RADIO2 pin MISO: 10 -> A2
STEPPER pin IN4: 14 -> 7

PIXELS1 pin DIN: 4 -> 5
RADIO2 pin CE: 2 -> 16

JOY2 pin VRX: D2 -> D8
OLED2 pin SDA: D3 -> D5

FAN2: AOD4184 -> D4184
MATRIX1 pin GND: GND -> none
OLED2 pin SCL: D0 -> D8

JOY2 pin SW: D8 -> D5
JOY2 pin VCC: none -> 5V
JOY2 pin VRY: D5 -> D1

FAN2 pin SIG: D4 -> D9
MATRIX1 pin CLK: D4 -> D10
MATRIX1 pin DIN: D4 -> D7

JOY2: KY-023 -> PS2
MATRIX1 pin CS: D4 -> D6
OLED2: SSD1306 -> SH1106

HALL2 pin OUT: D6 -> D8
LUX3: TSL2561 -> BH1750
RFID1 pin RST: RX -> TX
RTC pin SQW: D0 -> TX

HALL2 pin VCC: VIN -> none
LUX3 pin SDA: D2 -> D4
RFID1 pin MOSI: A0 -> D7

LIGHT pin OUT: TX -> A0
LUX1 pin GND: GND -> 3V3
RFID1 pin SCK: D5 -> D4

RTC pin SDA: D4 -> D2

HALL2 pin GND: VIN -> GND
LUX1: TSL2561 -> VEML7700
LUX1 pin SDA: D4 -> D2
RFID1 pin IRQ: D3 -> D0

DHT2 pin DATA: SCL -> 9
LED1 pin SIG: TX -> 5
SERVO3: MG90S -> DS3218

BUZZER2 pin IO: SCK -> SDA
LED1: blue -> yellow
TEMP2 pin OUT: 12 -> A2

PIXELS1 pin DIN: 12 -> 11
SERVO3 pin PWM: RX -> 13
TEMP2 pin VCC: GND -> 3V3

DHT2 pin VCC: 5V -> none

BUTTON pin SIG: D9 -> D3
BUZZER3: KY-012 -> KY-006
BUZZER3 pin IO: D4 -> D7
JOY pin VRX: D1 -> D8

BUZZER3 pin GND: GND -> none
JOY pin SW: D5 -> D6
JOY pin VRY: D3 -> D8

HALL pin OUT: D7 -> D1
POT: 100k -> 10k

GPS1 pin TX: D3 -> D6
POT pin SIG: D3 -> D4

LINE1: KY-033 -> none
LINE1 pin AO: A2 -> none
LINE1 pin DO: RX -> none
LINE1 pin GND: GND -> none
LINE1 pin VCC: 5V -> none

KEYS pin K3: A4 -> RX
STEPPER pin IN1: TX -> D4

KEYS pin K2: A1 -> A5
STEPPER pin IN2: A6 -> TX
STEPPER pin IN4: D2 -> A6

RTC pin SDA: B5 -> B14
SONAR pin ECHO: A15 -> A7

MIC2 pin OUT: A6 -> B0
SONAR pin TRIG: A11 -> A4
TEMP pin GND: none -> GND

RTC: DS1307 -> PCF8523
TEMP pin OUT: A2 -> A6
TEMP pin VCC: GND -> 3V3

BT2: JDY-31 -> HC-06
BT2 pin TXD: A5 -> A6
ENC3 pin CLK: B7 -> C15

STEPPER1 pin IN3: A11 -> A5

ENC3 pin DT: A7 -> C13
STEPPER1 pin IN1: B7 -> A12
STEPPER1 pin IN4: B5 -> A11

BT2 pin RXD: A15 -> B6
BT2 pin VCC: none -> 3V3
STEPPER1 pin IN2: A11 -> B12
● ● ● ● ● ● ●
What the exercise asks: Return every line of the material exactly.

Exercise output:
RADIO2 pin MISO: 10 -> A2
STEPPER pin IN4: 14 -> 7

PIXELS1 pin DIN: 4 -> 5
RADIO2 pin CE: 2 -> 16

JOY2 pin VRX: D2 -> D8
OLED2 pin SDA: D3 -> D5

FAN2: AOD4184 -> D4184
MATRIX1 pin GND: GND -> none
OLED2 pin SCL: D0 -> D8

JOY2 pin SW: D8 -> D5
JOY2 pin VCC: none -> 5V
JOY2 pin VRY: D5 -> D1

FAN2 pin SIG: D4 -> D9
MATRIX1 pin CLK: D4 -> D10
MATRIX1 pin DIN: D4 -> D7

JOY2: KY-023 -> PS2
MATRIX1 pin CS: D4 -> D6
OLED2: SSD1306 -> SH1106

HALL2 pin OUT: D6 -> D8
LUX3: TSL2561 -> BH1750
RFID1 pin RST: RX -> TX
RTC pin SQW: D0 -> TX

HALL2 pin VCC: VIN -> none
LUX3 pin SDA: D2 -> D4
RFID1 pin MOSI: A0 -> D7

LIGHT pin OUT: TX -> A0
LUX1 pin GND: GND -> 3V3
RFID1 pin SCK: D5 -> D4

RTC pin SDA: D4 -> D2

HALL2 pin GND: VIN -> GND
LUX1: TSL2561 -> VEML7700
LUX1 pin SDA: D4 -> D2
RFID1 pin IRQ: D3 -> D0

DHT2 pin DATA: SCL -> 9
LED1 pin SIG: TX -> 5
SERVO3: MG90S -> DS3218

BUZZER2 pin IO: SCK -> SDA
LED1: blue -> yellow
TEMP2 pin OUT: 12 -> A2

PIXELS1 pin DIN: 12 -> 11
SERVO3 pin PWM: RX -> 13
TEMP2 pin VCC: GND -> 3V3

DHT2 pin VCC: 5V -> none

BUTTON pin SIG: D9 -> D3
BUZZER3: KY-012 -> KY-006
BUZZER3 pin IO: D4 -> D7
JOY pin VRX: D1 -> D8

BUZZER3 pin GND: GND -> none
JOY pin SW: D5 -> D6
JOY pin VRY: D3 -> D8

HALL pin OUT: D7 -> D1
POT: 100k -> 10k

GPS1 pin TX: D3 -> D6
POT pin SIG: D3 -> D4

LINE1: KY-033 -> none
LINE1 pin AO: A2 -> none
LINE1 pin DO: RX -> none
LINE1 pin GND: GND -> none
LINE1 pin VCC: 5V -> none

KEYS pin K3: A4 -> RX
STEPPER pin IN1: TX -> D4

KEYS pin K2: A1 -> A5
STEPPER pin IN2: A6 -> TX
STEPPER pin IN4: D2 -> A6

RTC pin SDA: B5 -> B14
SONAR pin ECHO: A15 -> A7

MIC2 pin OUT: A6 -> B0
SONAR pin TRIG: A11 -> A4
TEMP pin GND: none -> GND

RTC: DS1307 -> PCF8523
TEMP pin OUT: A2 -> A6
TEMP pin VCC: GND -> 3V3

BT2: JDY-31 -> HC-06
BT2 pin TXD: A5 -> A6
ENC3 pin CLK: B7 -> C15

STEPPER1 pin IN3: A11 -> A5

ENC3 pin DT: A7 -> C13
STEPPER1 pin IN1: B7 -> A12
STEPPER1 pin IN4: B5 -> A11

BT2 pin RXD: A15 -> B6
BT2 pin VCC: none -> 3V3
STEPPER1 pin IN2: A11 -> B12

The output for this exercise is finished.